======== DATA ========

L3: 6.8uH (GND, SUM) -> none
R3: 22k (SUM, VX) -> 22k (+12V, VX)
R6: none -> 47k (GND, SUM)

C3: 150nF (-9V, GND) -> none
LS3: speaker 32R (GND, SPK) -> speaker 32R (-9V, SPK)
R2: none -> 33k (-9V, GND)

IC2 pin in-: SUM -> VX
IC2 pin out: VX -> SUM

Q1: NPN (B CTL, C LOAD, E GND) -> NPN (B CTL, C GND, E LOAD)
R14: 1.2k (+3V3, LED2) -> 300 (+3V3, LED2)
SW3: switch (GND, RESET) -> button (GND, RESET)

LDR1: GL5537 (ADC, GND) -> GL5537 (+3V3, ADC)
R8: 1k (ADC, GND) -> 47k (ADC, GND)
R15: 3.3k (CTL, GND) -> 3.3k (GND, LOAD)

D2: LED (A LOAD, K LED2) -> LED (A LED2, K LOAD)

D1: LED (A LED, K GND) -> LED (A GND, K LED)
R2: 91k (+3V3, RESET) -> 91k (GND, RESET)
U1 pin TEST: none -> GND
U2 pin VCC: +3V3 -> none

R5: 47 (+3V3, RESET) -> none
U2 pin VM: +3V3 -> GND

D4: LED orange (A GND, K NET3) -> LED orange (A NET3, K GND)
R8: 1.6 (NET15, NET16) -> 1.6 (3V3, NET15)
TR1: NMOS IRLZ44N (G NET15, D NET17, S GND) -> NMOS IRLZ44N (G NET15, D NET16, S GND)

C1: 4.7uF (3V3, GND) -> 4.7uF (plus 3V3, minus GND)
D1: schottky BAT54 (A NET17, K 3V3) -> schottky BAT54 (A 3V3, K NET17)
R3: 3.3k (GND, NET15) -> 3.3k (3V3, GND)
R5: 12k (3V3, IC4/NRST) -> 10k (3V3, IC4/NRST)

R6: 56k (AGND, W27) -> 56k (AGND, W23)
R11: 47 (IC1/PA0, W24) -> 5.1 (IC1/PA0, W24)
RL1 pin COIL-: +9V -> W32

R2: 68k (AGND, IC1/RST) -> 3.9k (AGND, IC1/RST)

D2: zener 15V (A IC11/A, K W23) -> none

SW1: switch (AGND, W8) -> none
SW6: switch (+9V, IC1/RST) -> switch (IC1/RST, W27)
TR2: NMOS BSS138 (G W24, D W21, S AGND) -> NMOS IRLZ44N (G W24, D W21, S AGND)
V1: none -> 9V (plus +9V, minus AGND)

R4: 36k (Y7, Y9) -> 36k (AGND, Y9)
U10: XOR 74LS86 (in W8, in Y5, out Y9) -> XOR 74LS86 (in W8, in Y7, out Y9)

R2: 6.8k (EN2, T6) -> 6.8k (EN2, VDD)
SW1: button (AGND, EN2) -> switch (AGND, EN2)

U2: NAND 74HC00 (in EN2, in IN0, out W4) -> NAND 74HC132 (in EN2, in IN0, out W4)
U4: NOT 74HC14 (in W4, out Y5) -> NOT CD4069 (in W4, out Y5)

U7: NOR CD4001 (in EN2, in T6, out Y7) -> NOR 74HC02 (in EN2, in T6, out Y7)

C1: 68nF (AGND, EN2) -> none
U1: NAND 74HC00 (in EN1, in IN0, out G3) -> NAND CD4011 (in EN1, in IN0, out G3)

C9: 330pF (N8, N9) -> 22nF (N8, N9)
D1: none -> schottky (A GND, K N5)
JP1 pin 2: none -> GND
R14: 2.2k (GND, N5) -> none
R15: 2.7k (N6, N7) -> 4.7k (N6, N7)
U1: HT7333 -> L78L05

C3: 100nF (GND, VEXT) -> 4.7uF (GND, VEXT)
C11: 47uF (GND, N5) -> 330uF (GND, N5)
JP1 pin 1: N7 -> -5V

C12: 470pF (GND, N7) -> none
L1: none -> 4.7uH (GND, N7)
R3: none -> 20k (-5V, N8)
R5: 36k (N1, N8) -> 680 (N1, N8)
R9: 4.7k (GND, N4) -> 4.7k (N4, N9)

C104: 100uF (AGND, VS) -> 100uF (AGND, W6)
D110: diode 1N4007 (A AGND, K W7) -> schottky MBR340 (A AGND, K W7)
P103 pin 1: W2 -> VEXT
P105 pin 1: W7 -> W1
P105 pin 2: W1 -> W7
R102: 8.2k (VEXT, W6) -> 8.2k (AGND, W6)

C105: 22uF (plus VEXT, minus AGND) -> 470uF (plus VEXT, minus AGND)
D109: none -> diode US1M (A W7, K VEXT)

========

▸ ASSIGNED TASK
Please return all of the records exactly as they appear.

▸ RESPONSE BOX
L3: 6.8uH (GND, SUM) -> none
R3: 22k (SUM, VX) -> 22k (+12V, VX)
R6: none -> 47k (GND, SUM)

C3: 150nF (-9V, GND) -> none
LS3: speaker 32R (GND, SPK) -> speaker 32R (-9V, SPK)
R2: none -> 33k (-9V, GND)

IC2 pin in-: SUM -> VX
IC2 pin out: VX -> SUM

Q1: NPN (B CTL, C LOAD, E GND) -> NPN (B CTL, C GND, E LOAD)
R14: 1.2k (+3V3, LED2) -> 300 (+3V3, LED2)
SW3: switch (GND, RESET) -> button (GND, RESET)

LDR1: GL5537 (ADC, GND) -> GL5537 (+3V3, ADC)
R8: 1k (ADC, GND) -> 47k (ADC, GND)
R15: 3.3k (CTL, GND) -> 3.3k (GND, LOAD)

D2: LED (A LOAD, K LED2) -> LED (A LED2, K LOAD)

D1: LED (A LED, K GND) -> LED (A GND, K LED)
R2: 91k (+3V3, RESET) -> 91k (GND, RESET)
U1 pin TEST: none -> GND
U2 pin VCC: +3V3 -> none

R5: 47 (+3V3, RESET) -> none
U2 pin VM: +3V3 -> GND

D4: LED orange (A GND, K NET3) -> LED orange (A NET3, K GND)
R8: 1.6 (NET15, NET16) -> 1.6 (3V3, NET15)
TR1: NMOS IRLZ44N (G NET15, D NET17, S GND) -> NMOS IRLZ44N (G NET15, D NET16, S GND)

C1: 4.7uF (3V3, GND) -> 4.7uF (plus 3V3, minus GND)
D1: schottky BAT54 (A NET17, K 3V3) -> schottky BAT54 (A 3V3, K NET17)
R3: 3.3k (GND, NET15) -> 3.3k (3V3, GND)
R5: 12k (3V3, IC4/NRST) -> 10k (3V3, IC4/NRST)

R6: 56k (AGND, W27) -> 56k (AGND, W23)
R11: 47 (IC1/PA0, W24) -> 5.1 (IC1/PA0, W24)
RL1 pin COIL-: +9V -> W32

R2: 68k (AGND, IC1/RST) -> 3.9k (AGND, IC1/RST)

D2: zener 15V (A IC11/A, K W23) -> none

SW1: switch (AGND, W8) -> none
SW6: switch (+9V, IC1/RST) -> switch (IC1/RST, W27)
TR2: NMOS BSS138 (G W24, D W21, S AGND) -> NMOS IRLZ44N (G W24, D W21, S AGND)
V1: none -> 9V (plus +9V, minus AGND)

R4: 36k (Y7, Y9) -> 36k (AGND, Y9)
U10: XOR 74LS86 (in W8, in Y5, out Y9) -> XOR 74LS86 (in W8, in Y7, out Y9)

R2: 6.8k (EN2, T6) -> 6.8k (EN2, VDD)
SW1: button (AGND, EN2) -> switch (AGND, EN2)

U2: NAND 74HC00 (in EN2, in IN0, out W4) -> NAND 74HC132 (in EN2, in IN0, out W4)
U4: NOT 74HC14 (in W4, out Y5) -> NOT CD4069 (in W4, out Y5)

U7: NOR CD4001 (in EN2, in T6, out Y7) -> NOR 74HC02 (in EN2, in T6, out Y7)

C1: 68nF (AGND, EN2) -> none
U1: NAND 74HC00 (in EN1, in IN0, out G3) -> NAND CD4011 (in EN1, in IN0, out G3)

C9: 330pF (N8, N9) -> 22nF (N8, N9)
D1: none -> schottky (A GND, K N5)
JP1 pin 2: none -> GND
R14: 2.2k (GND, N5) -> none
R15: 2.7k (N6, N7) -> 4.7k (N6, N7)
U1: HT7333 -> L78L05

C3: 100nF (GND, VEXT) -> 4.7uF (GND, VEXT)
C11: 47uF (GND, N5) -> 330uF (GND, N5)
JP1 pin 1: N7 -> -5V

C12: 470pF (GND, N7) -> none
L1: none -> 4.7uH (GND, N7)
R3: none -> 20k (-5V, N8)
R5: 36k (N1, N8) -> 680 (N1, N8)
R9: 4.7k (GND, N4) -> 4.7k (N4, N9)

C104: 100uF (AGND, VS) -> 100uF (AGND, W6)
D110: diode 1N4007 (A AGND, K W7) -> schottky MBR340 (A AGND, K W7)
P103 pin 1: W2 -> VEXT
P105 pin 1: W7 -> W1
P105 pin 2: W1 -> W7
R102: 8.2k (VEXT, W6) -> 8.2k (AGND, W6)

C105: 22uF (plus VEXT, minus AGND) -> 470uF (plus VEXT, minus AGND)
D109: none -> diode US1M (A W7, K VEXT)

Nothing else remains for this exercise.